## Dataset entries
--- start ---

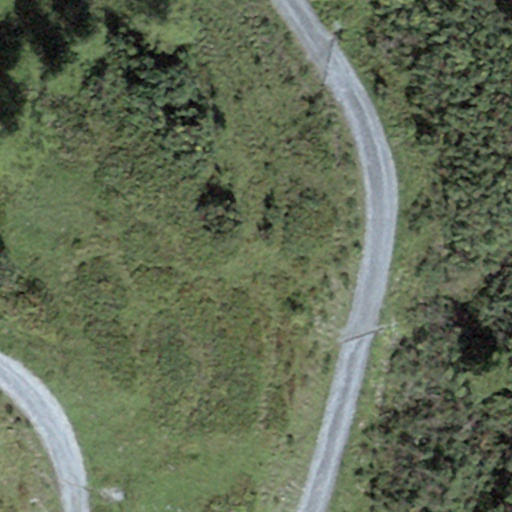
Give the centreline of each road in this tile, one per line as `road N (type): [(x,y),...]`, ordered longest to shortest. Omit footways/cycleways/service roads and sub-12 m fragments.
road 1 (track): [(308,511),(380,243),(380,192),(375,155),(349,92),(288,0)]
road 2 (track): [(0,377),(24,391),(61,444),(76,511)]
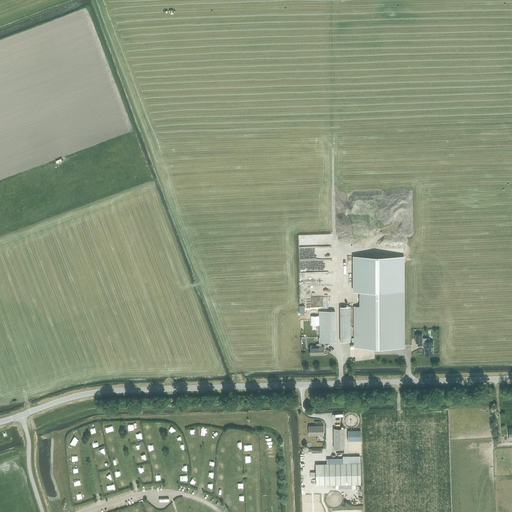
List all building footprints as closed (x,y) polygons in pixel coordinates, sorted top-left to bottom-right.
[(360,291),(359,306),(354,306),(353,348),(405,348),(406,257),(354,257),(354,291),(360,291)] [(350,342),(350,306),(340,306),(340,342),(350,342)] [(335,342),(335,311),(316,311),(317,341),(316,341),(316,347),(313,347),(313,346),(312,345),(311,345),(310,346),(310,347),(310,352),(309,352),(309,354),(310,354),(310,355),(323,354),(323,346),(321,346),(321,343),(335,342)] [(425,347),(425,354),(433,354),(433,342),(429,342),(429,338),(422,338),(422,335),(416,335),(416,342),(422,342),(424,342),(424,347),(425,347)] [(323,435),(323,431),(323,425),(315,425),(315,427),(308,427),(309,435),(323,435)] [(349,428),(348,428),(344,428),(333,428),(334,449),(344,449),(349,448),(349,428)] [(360,483),(359,455),(348,456),(349,462),(316,463),(316,485),(360,483)]
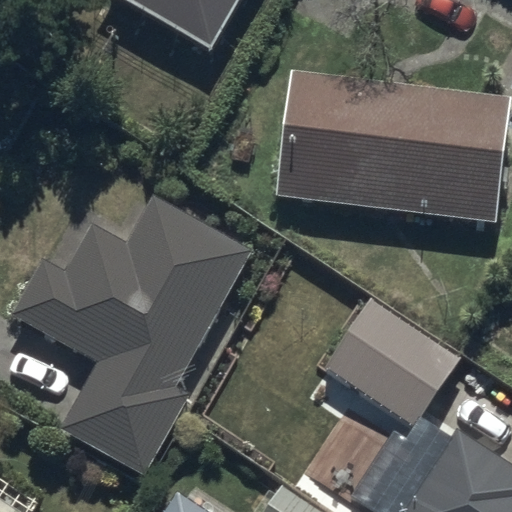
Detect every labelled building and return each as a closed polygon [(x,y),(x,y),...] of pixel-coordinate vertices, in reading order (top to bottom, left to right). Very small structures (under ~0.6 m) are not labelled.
[(102,0),(212,63),(248,0),(102,0)] [(511,126),(511,106),(293,79),(276,205),(498,233),(511,126)] [(97,370),(58,435),(145,487),(193,406),(178,397),(256,267),(154,206),(126,252),(93,232),(67,277),(46,264),(13,320),(97,370)] [(374,310),(328,373),(415,436),(461,373),(374,310)] [(408,511),(511,511),(511,472),(458,437),(408,511)] [(172,511),(315,511),(285,491),(270,511),(236,511),(196,485),(184,504),(180,501),(172,511)]
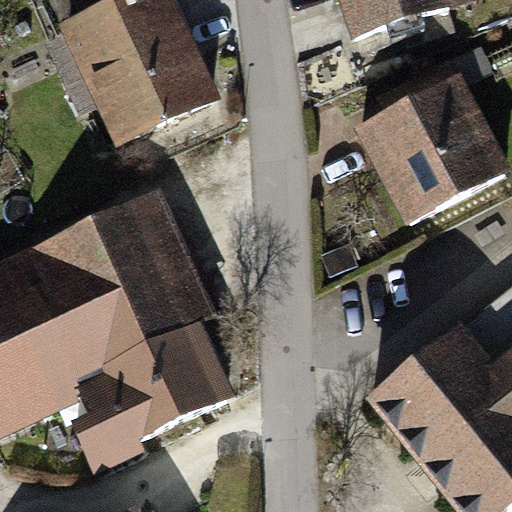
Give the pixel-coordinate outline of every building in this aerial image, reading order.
[(71,37),(86,70),(179,27),(167,0),(42,0),(61,41),(71,37)] [(345,0),(360,43),(406,29),(412,50),(460,35),(454,14),(480,6),(477,0),(345,0)] [(179,27),(86,70),(122,148),(215,105),(179,27)] [(427,102),(366,134),(415,227),(508,179),(451,69),(418,86),(427,102)] [(231,404),(141,210),(0,275),(0,441),(86,402),(97,426),(79,434),(98,476),(153,450),(149,442),(231,404)] [(511,511),(511,295),(377,404),(464,511),(511,511)]
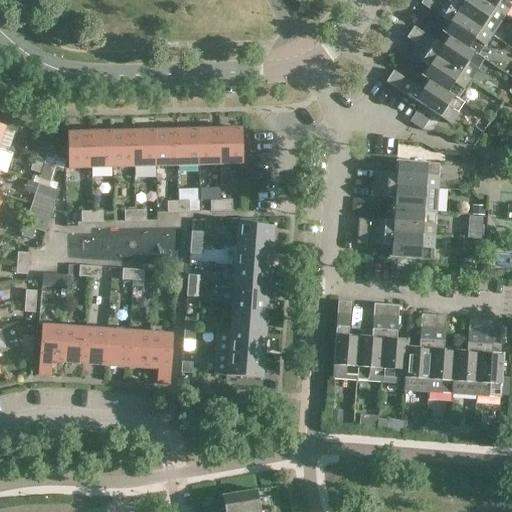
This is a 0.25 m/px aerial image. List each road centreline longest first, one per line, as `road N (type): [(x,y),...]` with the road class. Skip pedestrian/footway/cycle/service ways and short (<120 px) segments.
road 1 (residential): [(308,69),(82,74),(30,57),(0,29)]
road 2 (residential): [(175,511),(159,425),(51,416),(0,427)]
road 3 (residential): [(324,285),(341,133),(312,68)]
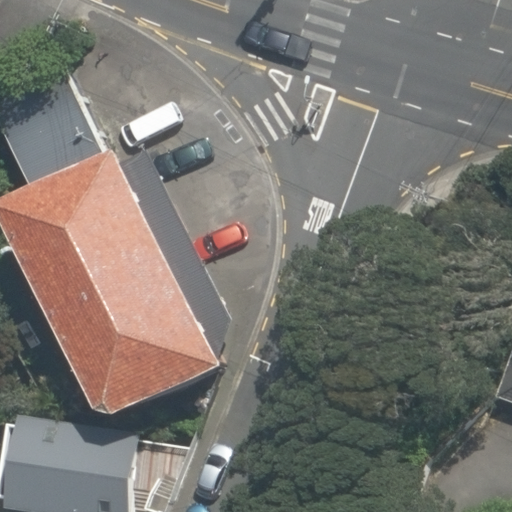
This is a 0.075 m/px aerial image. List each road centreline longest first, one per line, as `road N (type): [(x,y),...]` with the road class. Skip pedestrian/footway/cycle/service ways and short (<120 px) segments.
road 1 (tertiary): [(316,295),(321,209),(302,160),(221,55),(156,0)]
road 2 (residential): [(406,52),(316,295)]
road 3 (residential): [(316,295),(233,511)]
road 4 (tertiary): [(209,0),(320,38),(406,52)]
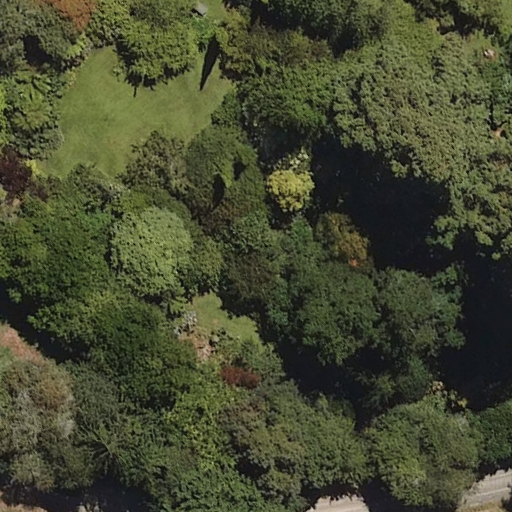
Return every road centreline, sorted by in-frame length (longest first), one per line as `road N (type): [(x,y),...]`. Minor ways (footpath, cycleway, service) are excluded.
road 1 (residential): [(511,476),(350,511)]
road 2 (residential): [(141,511),(0,467)]
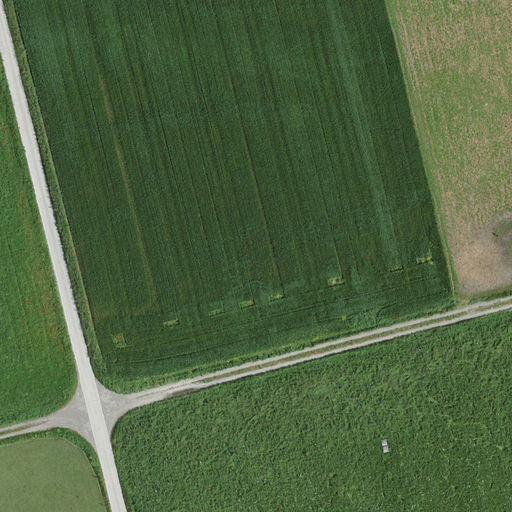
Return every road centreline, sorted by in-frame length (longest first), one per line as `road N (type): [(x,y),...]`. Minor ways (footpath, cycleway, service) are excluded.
road 1 (track): [(511,298),(0,430)]
road 2 (unclassified): [(0,25),(117,511)]
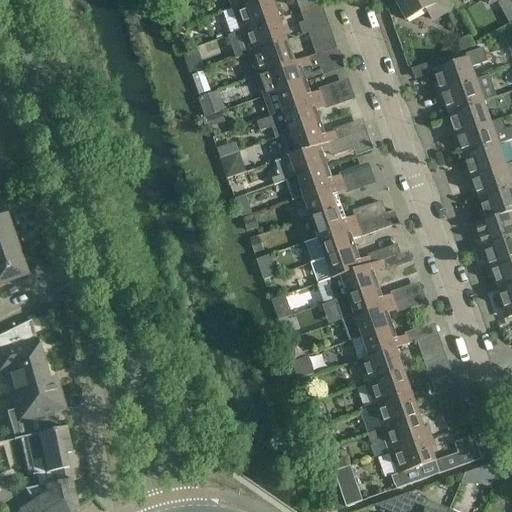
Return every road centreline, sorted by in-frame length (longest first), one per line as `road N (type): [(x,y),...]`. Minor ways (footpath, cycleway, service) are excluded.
road 1 (residential): [(511,395),(490,387),(481,370),(352,0)]
road 2 (unclassified): [(104,278),(4,0)]
road 3 (unclassified): [(171,511),(104,278)]
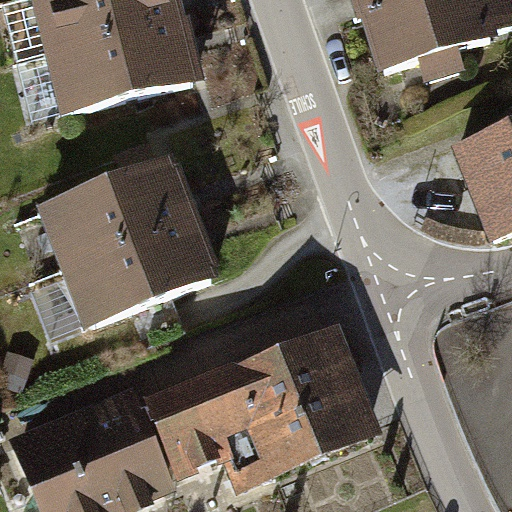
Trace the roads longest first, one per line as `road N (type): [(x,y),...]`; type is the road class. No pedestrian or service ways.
road 1 (tertiary): [(380,287),(279,0)]
road 2 (tertiary): [(467,511),(380,287)]
road 3 (residential): [(511,270),(380,287)]
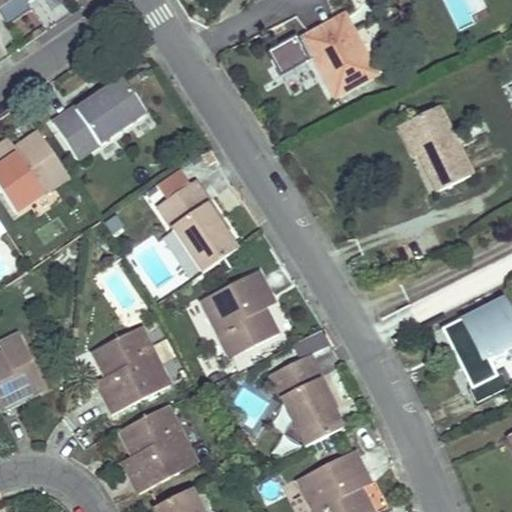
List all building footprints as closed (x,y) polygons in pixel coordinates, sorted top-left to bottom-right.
[(0,0),(0,9),(8,21),(31,4),(27,0),(0,0)] [(276,76),(310,58),(331,98),(372,76),(341,17),(300,39),(296,41),(293,35),(263,52),(276,76)] [(75,109),(53,124),(79,161),(147,115),(123,81),(106,93),(78,113),(75,109)] [(103,89),(75,109),(78,113),(106,93),(103,89)] [(433,108),(403,123),(417,151),(412,154),(414,157),(432,193),(467,176),(433,108)] [(403,123),(393,128),(408,159),(414,157),(412,154),(417,151),(403,123)] [(5,144),(0,147),(0,189),(18,215),(71,178),(39,133),(16,150),(19,155),(14,157),(5,144)] [(10,140),(5,144),(14,157),(19,155),(16,150),(10,140)] [(157,205),(186,184),(177,172),(149,193),(157,205)] [(197,182),(160,207),(204,273),(239,250),(226,232),(208,207),(212,204),(197,182)] [(212,204),(208,207),(226,232),(229,229),(212,204)] [(261,272),(203,301),(232,360),(280,335),(267,309),(261,312),(258,306),(274,299),(261,272)] [(274,299),(258,306),(261,312),(267,309),(276,304),(274,299)] [(511,325),(498,300),(440,329),(441,332),(449,328),(458,345),(449,349),(470,388),(466,390),(474,405),(511,386),(511,373),(510,369),(507,370),(499,354),(511,346),(511,325)] [(145,328),(95,354),(109,380),(113,378),(116,383),(102,391),(115,417),(173,387),(145,328)] [(441,332),(429,338),(437,355),(449,349),(458,345),(449,328),(441,332)] [(5,353),(0,355),(0,411),(1,413),(13,407),(9,399),(16,397),(19,404),(49,391),(23,336),(1,346),(5,353)] [(511,346),(499,354),(507,370),(510,369),(511,373),(511,346)] [(313,353),(273,375),(310,447),(347,427),(337,409),(322,380),(326,377),(313,353)] [(238,368),(246,364),(243,357),(234,362),(238,368)] [(326,377),(322,380),(337,409),(342,406),(326,377)] [(109,380),(99,385),(102,391),(116,383),(113,378),(109,380)] [(16,397),(9,399),(13,407),(19,404),(16,397)] [(170,407),(122,432),(135,458),(141,455),(144,461),(128,469),(141,495),(200,464),(170,407)] [(357,451),(299,481),(315,511),(376,511),(363,488),(358,491),(355,486),(370,477),(357,451)] [(135,458),(125,463),(128,469),(144,461),(141,455),(135,458)] [(370,477),(355,486),(358,491),(363,488),(372,483),(370,477)] [(315,511),(299,481),(284,489),(295,511),(315,511)] [(204,511),(193,491),(156,509),(157,511),(204,511)]
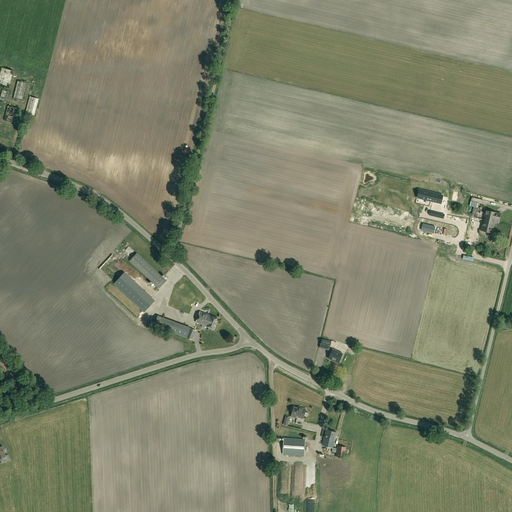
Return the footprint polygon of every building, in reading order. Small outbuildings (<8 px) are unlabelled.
[(18,81),(14,99),(24,101),(28,83),(18,81)] [(2,90),(0,98),(0,101),(6,103),(9,92),(2,90)] [(39,99),(30,96),(25,114),(34,117),(39,99)] [(18,108),(8,106),(4,120),(15,123),(18,108)] [(441,193),(422,188),(420,197),(439,201),(441,193)] [(500,213),(485,210),(484,216),(486,216),(484,223),(482,222),(480,230),(492,233),(495,219),(499,220),(500,213)] [(468,225),(424,217),(424,219),(428,220),(426,229),(433,230),(433,233),(466,239),(468,225)] [(139,252),(132,260),(160,288),(167,281),(139,252)] [(144,309),(158,293),(146,282),(142,285),(124,268),(113,281),(144,309)] [(218,318),(200,311),(196,322),(214,329),(218,318)] [(181,336),(186,338),(190,328),(190,327),(185,326),(181,336)] [(190,328),(186,338),(192,340),(195,330),(190,328)] [(343,353),(333,348),(328,359),(338,363),(343,353)] [(297,417),(303,418),(306,409),(301,407),(301,408),(293,406),(291,416),(297,418),(297,417)] [(337,432),(326,429),(324,437),(322,445),(332,447),(334,442),(337,432)] [(305,439),(284,438),(283,454),(304,455),(305,439)] [(338,446),(336,456),(344,457),(346,447),(338,446)]
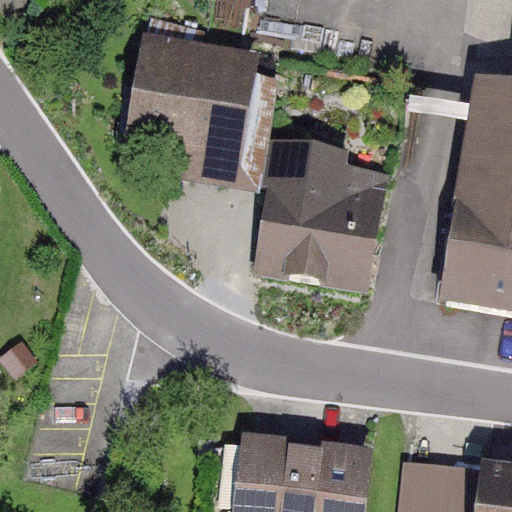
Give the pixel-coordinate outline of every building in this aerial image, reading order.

--- end ---

## Stated exercise
Extract, word for word, the stretch from the start of the rows above through the line containing "road 2 (track): [(0,377),(24,391),(61,444),(76,511)]", with both ends included. Leave the pictures out of your answer.

## Written solution
Give the centreline of each road in this tile, one per line as `road N (type): [(x,y),...]`, ordered longest to shortest. Omit footways/cycleways/service roads and sub-12 m fragments.
road 1 (track): [(308,511),(380,243),(380,192),(375,155),(349,92),(288,0)]
road 2 (track): [(0,377),(24,391),(61,444),(76,511)]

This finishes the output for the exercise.